- _Dataset excerpts_:
-=-=-
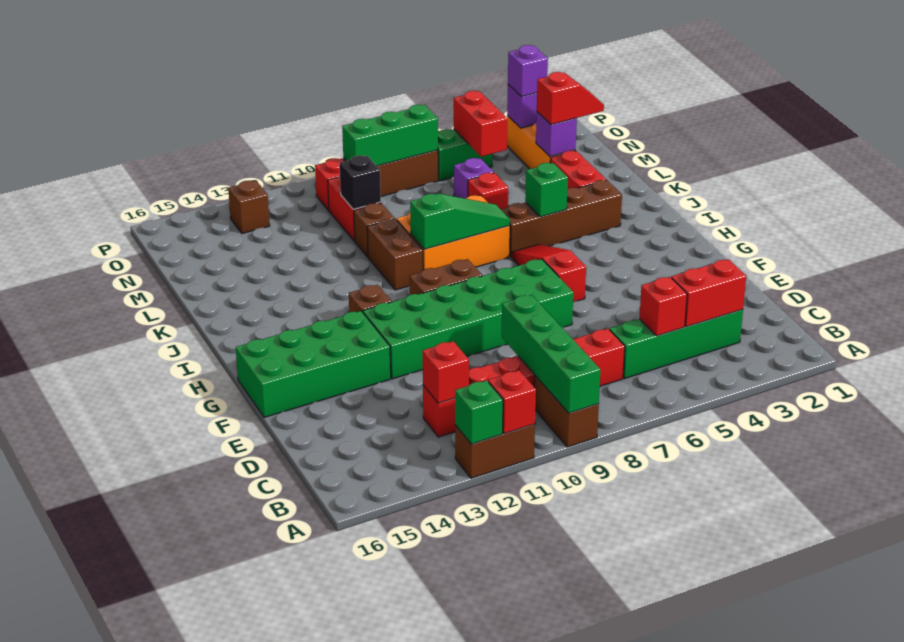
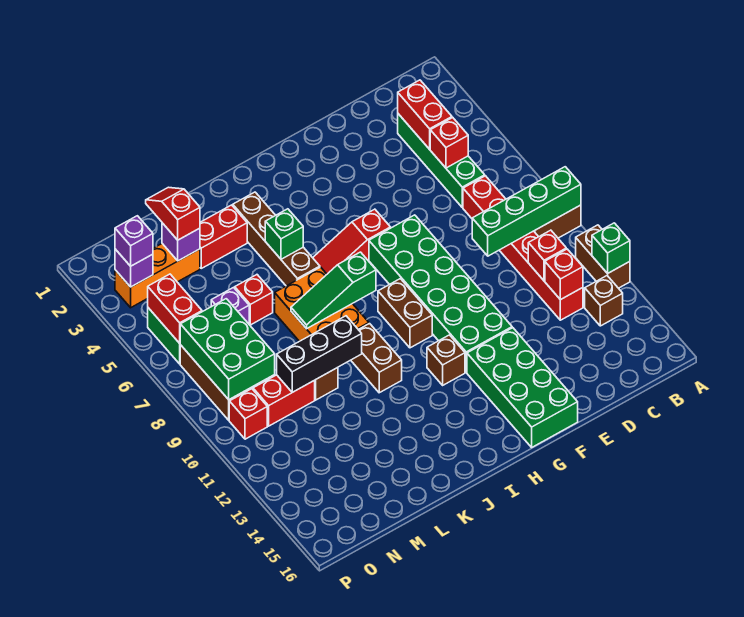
red 1x1 brick [488,370,536,434] -> red 1x1 brick moved to [528,230,566,281]
green 1x3 slope [410,194,510,249] -> green 1x3 slope turned to [291,252,376,329]
brown 1x2 brick [367,219,423,290] -> brown 1x2 brick turned to [351,324,402,393]
black 1x1 brick [340,155,381,209] -> black 1x3 brick [277,316,362,392]
red 1x2 brick [454,91,507,157] -> red 1x2 brick turned to [148,274,202,343]
green 1x3 brick [342,105,438,166] -> green 2x3 brick [180,299,275,400]
brown 1x1 brick [228,180,270,233] -> brown 1x1 brick moved to [585,276,623,326]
-=-=-
- _What to produce_: Read through the data and copy every line where "green" shows up.

- _The answer_:
green 1x3 slope [410,194,510,249] -> green 1x3 slope turned to [291,252,376,329]
green 1x3 brick [342,105,438,166] -> green 2x3 brick [180,299,275,400]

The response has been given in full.